## [EXERCISE DETAILS]
The required output is the exact run of lines from the one bearing "green goblet: 0 -> 1" through the final line of the listing below, with the pictures removed.

[Start of Attachment]

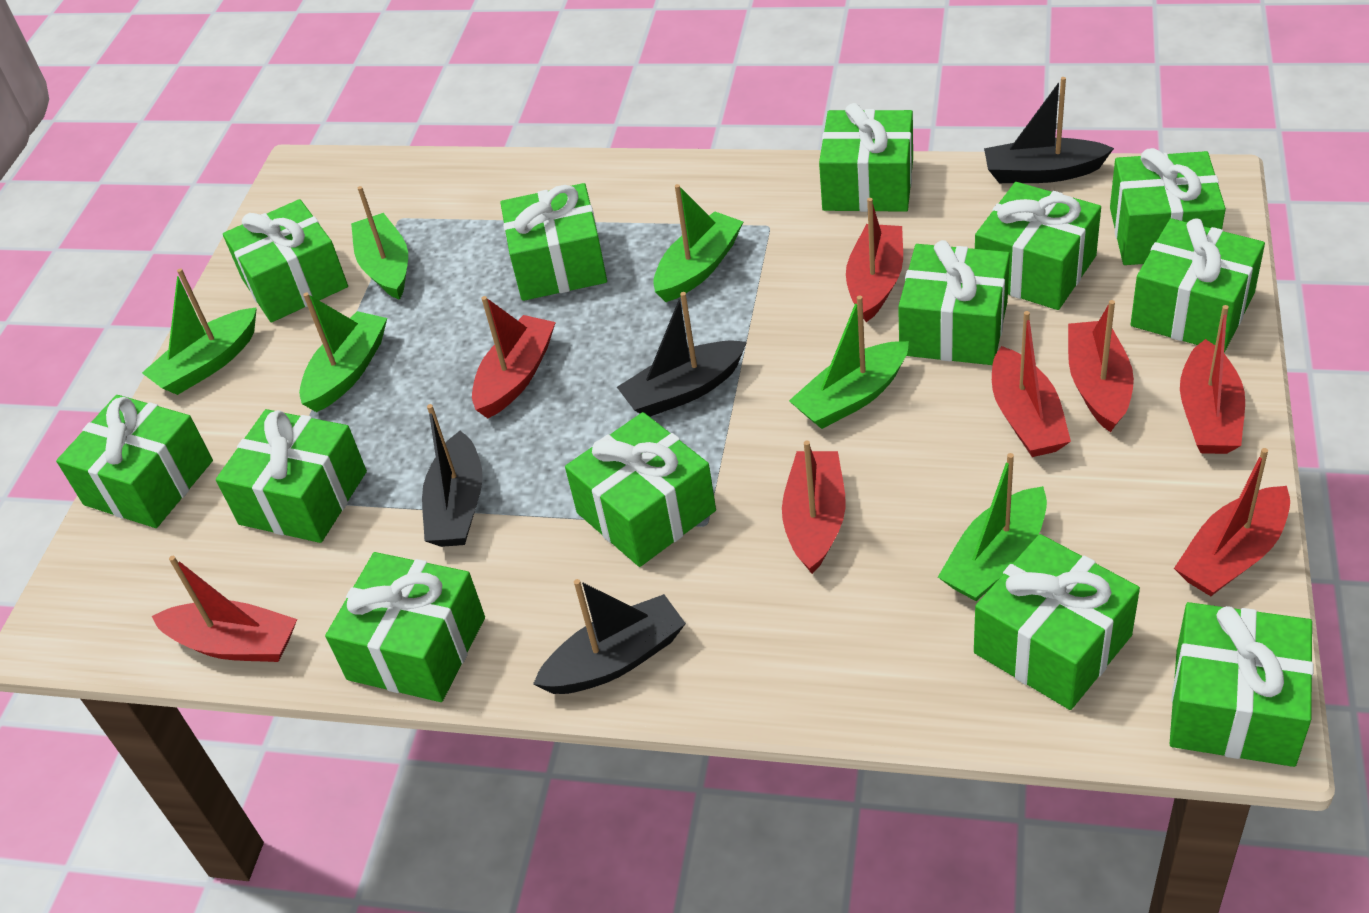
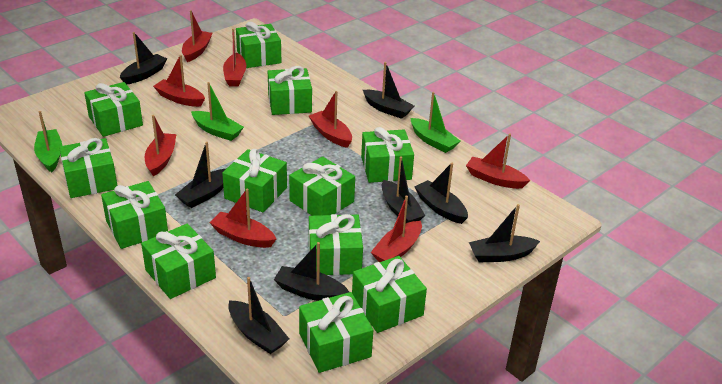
black boat: 4 -> 8
green boat: 6 -> 3
green gift: 13 -> 12

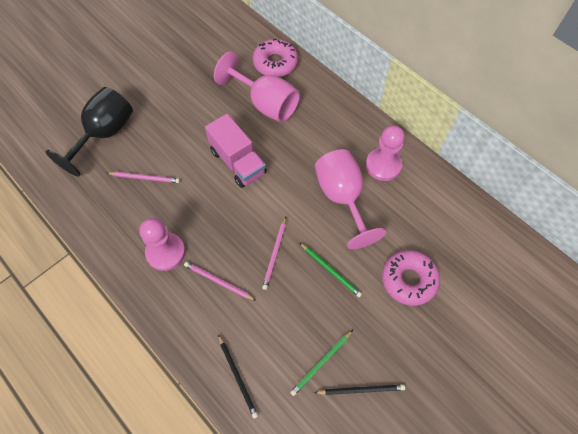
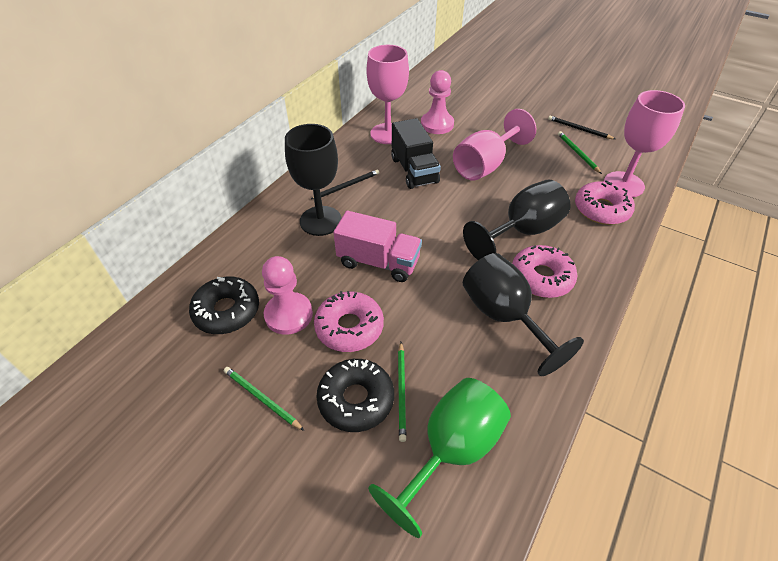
black donut: 0 -> 2
black goblet: 1 -> 3
black truck: 0 -> 1
green goblet: 0 -> 1
green pencil: 2 -> 3
pink donut: 2 -> 3
pink goblet: 2 -> 3
pink pencil: 3 -> 0

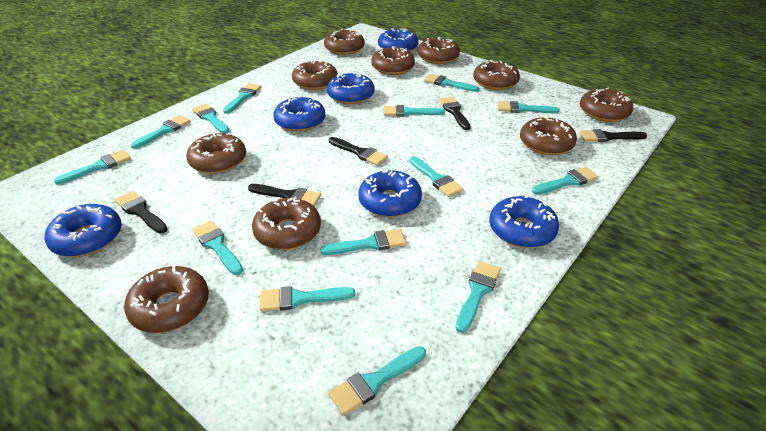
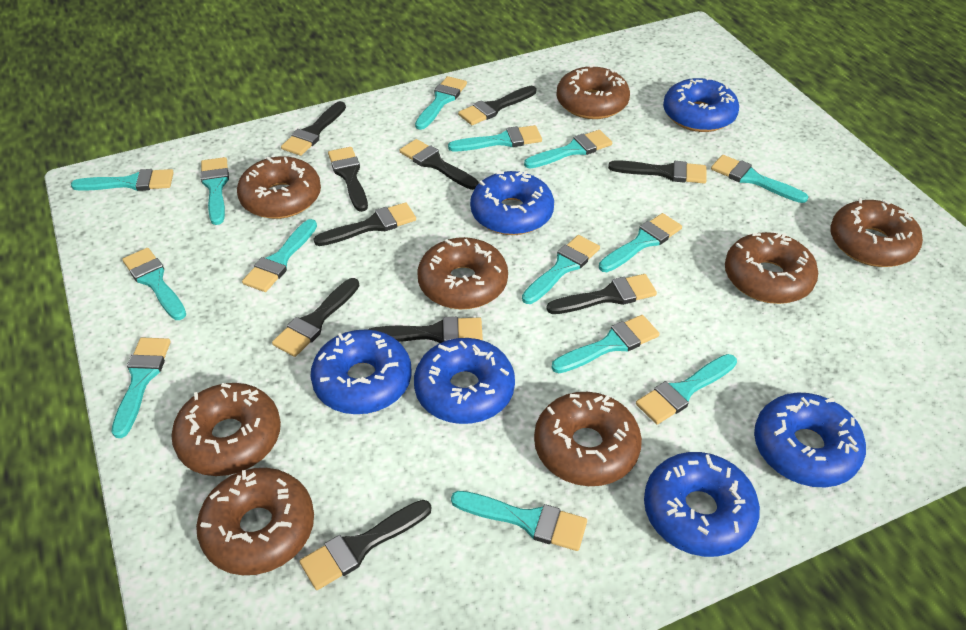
black brush: 5 -> 10
brown donut: 10 -> 8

[End of Attachment]

## [RESPONSE TO THE TASK]
green goblet: 0 -> 1
green pencil: 2 -> 3
pink donut: 2 -> 3
pink goblet: 2 -> 3
pink pencil: 3 -> 0

black brush: 5 -> 10
brown donut: 10 -> 8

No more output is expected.